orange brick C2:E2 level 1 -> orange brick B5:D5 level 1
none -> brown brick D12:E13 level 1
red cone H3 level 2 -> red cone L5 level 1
--
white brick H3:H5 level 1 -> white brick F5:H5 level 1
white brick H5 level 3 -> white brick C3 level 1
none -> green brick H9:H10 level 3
---
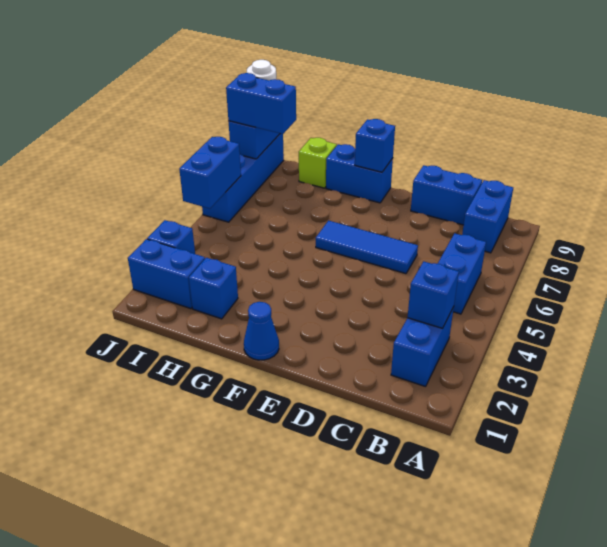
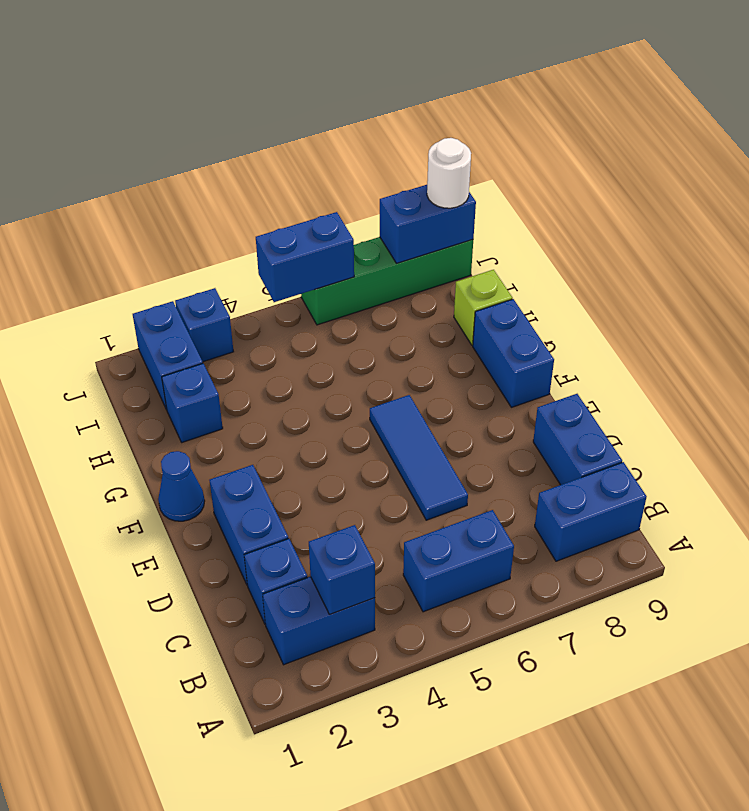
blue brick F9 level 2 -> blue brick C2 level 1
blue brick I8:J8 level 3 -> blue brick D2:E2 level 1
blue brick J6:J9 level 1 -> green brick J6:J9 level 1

* _WORK REQUEST_
Scan the material above and determine how many lines include the word "white"; report only the number.

* _SOLUTION TO THE PROBLEM_
2